**Your task:**
Check every line below for the string "blood", and copy the lines that contain it.

[Data records]
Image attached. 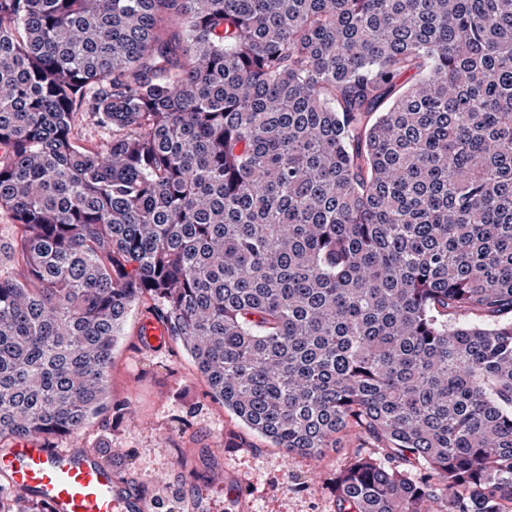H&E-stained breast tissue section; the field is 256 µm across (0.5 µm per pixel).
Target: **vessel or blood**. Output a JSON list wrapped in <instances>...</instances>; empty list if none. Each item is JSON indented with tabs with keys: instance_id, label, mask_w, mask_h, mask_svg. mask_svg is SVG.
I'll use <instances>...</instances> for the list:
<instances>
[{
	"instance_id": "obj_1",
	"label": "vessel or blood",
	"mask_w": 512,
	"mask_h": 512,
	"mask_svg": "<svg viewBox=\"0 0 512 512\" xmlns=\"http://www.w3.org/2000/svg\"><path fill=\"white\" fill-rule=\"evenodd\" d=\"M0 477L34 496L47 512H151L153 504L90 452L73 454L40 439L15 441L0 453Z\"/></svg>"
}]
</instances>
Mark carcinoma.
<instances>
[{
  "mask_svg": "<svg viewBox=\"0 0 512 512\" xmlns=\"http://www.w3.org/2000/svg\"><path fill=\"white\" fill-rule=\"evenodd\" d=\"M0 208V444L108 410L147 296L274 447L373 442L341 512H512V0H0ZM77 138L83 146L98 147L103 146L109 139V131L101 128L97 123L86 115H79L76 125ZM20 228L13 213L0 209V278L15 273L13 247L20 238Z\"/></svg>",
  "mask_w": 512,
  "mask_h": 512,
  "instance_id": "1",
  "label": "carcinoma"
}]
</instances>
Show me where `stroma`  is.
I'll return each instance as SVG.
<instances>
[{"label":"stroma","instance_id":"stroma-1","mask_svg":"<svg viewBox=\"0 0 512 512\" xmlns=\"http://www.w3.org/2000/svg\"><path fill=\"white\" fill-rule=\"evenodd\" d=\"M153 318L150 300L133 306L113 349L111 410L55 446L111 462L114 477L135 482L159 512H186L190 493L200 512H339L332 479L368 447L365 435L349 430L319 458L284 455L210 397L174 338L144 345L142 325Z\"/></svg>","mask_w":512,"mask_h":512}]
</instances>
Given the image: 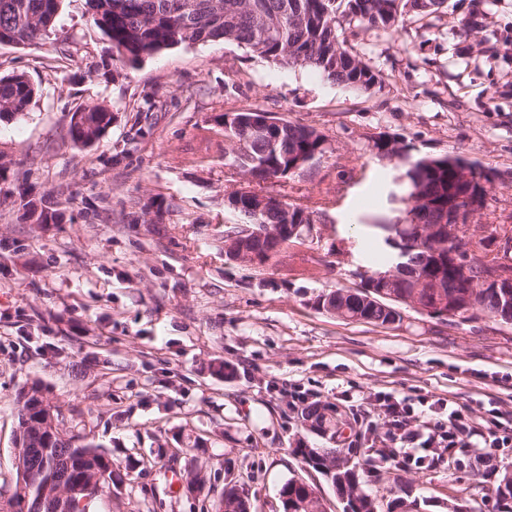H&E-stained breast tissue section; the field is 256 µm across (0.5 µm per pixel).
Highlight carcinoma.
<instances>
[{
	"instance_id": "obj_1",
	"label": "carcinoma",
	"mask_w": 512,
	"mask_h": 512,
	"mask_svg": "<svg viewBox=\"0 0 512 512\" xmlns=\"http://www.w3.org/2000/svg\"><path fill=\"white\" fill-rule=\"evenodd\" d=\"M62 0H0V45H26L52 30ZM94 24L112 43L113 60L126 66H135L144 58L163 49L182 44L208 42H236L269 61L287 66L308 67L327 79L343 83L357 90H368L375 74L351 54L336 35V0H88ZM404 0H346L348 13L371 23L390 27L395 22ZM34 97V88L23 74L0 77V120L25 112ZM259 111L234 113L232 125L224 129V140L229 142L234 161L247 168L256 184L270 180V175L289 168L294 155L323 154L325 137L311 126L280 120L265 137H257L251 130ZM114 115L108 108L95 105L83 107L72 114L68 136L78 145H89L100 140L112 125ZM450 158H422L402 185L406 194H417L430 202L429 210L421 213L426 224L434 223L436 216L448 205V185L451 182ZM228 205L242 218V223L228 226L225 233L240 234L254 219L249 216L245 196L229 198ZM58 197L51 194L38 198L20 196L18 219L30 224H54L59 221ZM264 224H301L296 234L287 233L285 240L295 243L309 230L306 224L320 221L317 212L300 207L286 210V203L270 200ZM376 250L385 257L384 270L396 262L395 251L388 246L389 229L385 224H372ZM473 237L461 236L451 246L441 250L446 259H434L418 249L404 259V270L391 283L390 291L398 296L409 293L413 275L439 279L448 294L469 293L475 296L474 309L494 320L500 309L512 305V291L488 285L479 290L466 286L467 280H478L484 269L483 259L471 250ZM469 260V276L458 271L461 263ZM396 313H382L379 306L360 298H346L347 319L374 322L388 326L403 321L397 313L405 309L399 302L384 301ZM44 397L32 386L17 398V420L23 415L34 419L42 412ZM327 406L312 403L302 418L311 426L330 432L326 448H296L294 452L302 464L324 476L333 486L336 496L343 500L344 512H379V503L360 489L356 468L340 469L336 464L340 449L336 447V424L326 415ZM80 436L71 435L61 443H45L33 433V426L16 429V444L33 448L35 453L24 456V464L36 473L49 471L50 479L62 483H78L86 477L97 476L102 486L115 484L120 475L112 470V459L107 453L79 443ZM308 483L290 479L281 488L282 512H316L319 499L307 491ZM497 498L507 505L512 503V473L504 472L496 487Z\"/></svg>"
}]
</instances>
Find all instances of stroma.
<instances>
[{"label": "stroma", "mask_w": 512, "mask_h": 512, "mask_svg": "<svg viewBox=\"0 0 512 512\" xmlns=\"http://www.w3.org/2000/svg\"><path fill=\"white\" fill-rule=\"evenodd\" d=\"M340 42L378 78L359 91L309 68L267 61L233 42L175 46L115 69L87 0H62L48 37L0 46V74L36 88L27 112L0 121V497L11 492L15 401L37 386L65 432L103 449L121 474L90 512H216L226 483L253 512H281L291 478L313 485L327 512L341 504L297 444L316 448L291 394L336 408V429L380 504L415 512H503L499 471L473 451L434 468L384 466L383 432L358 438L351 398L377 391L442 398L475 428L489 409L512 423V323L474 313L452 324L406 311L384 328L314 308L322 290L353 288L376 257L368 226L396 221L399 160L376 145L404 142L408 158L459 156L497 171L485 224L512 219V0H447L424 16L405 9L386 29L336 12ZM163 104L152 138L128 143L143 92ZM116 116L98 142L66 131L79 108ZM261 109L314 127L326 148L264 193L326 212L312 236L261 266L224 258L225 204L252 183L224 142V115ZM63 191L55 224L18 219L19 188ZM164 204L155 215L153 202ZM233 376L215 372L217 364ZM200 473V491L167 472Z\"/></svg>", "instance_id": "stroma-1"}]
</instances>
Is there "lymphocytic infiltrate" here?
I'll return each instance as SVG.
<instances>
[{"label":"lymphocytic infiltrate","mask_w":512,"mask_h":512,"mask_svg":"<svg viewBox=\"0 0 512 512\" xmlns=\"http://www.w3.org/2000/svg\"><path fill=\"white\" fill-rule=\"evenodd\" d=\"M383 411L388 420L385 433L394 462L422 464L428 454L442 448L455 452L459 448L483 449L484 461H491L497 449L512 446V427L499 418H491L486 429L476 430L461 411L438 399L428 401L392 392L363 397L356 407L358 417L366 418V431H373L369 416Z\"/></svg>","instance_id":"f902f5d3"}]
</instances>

**Reply to the exercise:**
Target: **vessel or blood**. Output a JSON list wrapped in <instances>...</instances>; empty list if none. Each item is JSON indented with tabs with keys: instance_id, label, mask_w, mask_h, mask_svg. mask_svg is SVG.
	"label": "vessel or blood",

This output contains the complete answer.